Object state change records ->
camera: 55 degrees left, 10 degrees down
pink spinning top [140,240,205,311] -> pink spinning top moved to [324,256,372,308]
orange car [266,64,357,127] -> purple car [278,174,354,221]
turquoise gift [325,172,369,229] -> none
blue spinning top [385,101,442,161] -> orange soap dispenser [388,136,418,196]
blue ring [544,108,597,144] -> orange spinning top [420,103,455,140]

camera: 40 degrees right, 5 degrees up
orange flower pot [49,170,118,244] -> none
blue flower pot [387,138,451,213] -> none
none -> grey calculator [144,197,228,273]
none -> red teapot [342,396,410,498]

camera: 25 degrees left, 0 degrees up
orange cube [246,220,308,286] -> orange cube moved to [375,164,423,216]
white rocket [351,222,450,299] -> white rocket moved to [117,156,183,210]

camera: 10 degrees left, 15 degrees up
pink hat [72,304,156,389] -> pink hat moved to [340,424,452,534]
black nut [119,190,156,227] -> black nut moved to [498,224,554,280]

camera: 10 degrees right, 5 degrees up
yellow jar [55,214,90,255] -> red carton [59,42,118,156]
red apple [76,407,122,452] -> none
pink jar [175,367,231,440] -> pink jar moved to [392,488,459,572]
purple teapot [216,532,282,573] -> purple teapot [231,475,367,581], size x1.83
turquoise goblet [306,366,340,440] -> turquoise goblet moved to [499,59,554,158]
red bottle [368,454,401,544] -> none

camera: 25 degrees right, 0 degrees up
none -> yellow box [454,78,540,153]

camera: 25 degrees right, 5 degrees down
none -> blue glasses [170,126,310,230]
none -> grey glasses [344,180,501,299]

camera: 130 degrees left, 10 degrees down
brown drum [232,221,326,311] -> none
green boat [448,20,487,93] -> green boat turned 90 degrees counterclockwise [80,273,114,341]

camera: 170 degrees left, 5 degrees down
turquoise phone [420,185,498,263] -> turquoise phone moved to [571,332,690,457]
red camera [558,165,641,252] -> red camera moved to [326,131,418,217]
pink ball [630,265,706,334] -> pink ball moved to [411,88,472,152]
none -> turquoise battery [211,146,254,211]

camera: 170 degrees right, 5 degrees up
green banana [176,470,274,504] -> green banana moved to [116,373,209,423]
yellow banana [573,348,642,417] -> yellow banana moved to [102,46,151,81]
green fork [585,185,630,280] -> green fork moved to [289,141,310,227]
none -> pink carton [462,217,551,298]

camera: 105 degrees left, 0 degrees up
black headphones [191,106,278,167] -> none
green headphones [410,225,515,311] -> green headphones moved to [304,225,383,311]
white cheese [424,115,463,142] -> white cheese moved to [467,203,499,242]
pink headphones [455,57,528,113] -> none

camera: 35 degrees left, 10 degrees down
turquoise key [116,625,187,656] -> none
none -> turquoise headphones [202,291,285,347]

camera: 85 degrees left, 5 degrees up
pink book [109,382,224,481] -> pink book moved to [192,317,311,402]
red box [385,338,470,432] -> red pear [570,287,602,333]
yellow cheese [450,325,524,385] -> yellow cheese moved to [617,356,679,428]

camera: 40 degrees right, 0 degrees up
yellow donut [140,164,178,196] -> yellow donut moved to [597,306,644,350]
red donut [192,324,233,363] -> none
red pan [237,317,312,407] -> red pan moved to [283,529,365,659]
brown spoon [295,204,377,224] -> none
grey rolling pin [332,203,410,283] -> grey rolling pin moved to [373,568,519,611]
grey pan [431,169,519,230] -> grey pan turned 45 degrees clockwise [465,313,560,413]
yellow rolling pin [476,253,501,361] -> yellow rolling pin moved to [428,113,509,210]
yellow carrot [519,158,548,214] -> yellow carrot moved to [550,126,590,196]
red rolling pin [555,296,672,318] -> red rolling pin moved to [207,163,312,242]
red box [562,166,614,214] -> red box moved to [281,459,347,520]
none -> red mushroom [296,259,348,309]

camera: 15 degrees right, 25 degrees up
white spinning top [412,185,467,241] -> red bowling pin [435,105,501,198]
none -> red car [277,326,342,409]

What is being asked -> Produce only the lines from the line containing "white rocket [351,222,450,299]" through the line containing "pink headphones [455,57,528,113] -> none", inclusive of both, exactly as they stand in the entries above.

Response for this exercise ->
white rocket [351,222,450,299] -> white rocket moved to [117,156,183,210]

camera: 10 degrees left, 15 degrees up
pink hat [72,304,156,389] -> pink hat moved to [340,424,452,534]
black nut [119,190,156,227] -> black nut moved to [498,224,554,280]

camera: 10 degrees right, 5 degrees up
yellow jar [55,214,90,255] -> red carton [59,42,118,156]
red apple [76,407,122,452] -> none
pink jar [175,367,231,440] -> pink jar moved to [392,488,459,572]
purple teapot [216,532,282,573] -> purple teapot [231,475,367,581], size x1.83
turquoise goblet [306,366,340,440] -> turquoise goblet moved to [499,59,554,158]
red bottle [368,454,401,544] -> none

camera: 25 degrees right, 0 degrees up
none -> yellow box [454,78,540,153]

camera: 25 degrees right, 5 degrees down
none -> blue glasses [170,126,310,230]
none -> grey glasses [344,180,501,299]

camera: 130 degrees left, 10 degrees down
brown drum [232,221,326,311] -> none
green boat [448,20,487,93] -> green boat turned 90 degrees counterclockwise [80,273,114,341]

camera: 170 degrees left, 5 degrees down
turquoise phone [420,185,498,263] -> turquoise phone moved to [571,332,690,457]
red camera [558,165,641,252] -> red camera moved to [326,131,418,217]
pink ball [630,265,706,334] -> pink ball moved to [411,88,472,152]
none -> turquoise battery [211,146,254,211]

camera: 170 degrees right, 5 degrees up
green banana [176,470,274,504] -> green banana moved to [116,373,209,423]
yellow banana [573,348,642,417] -> yellow banana moved to [102,46,151,81]
green fork [585,185,630,280] -> green fork moved to [289,141,310,227]
none -> pink carton [462,217,551,298]

camera: 105 degrees left, 0 degrees up
black headphones [191,106,278,167] -> none
green headphones [410,225,515,311] -> green headphones moved to [304,225,383,311]
white cheese [424,115,463,142] -> white cheese moved to [467,203,499,242]
pink headphones [455,57,528,113] -> none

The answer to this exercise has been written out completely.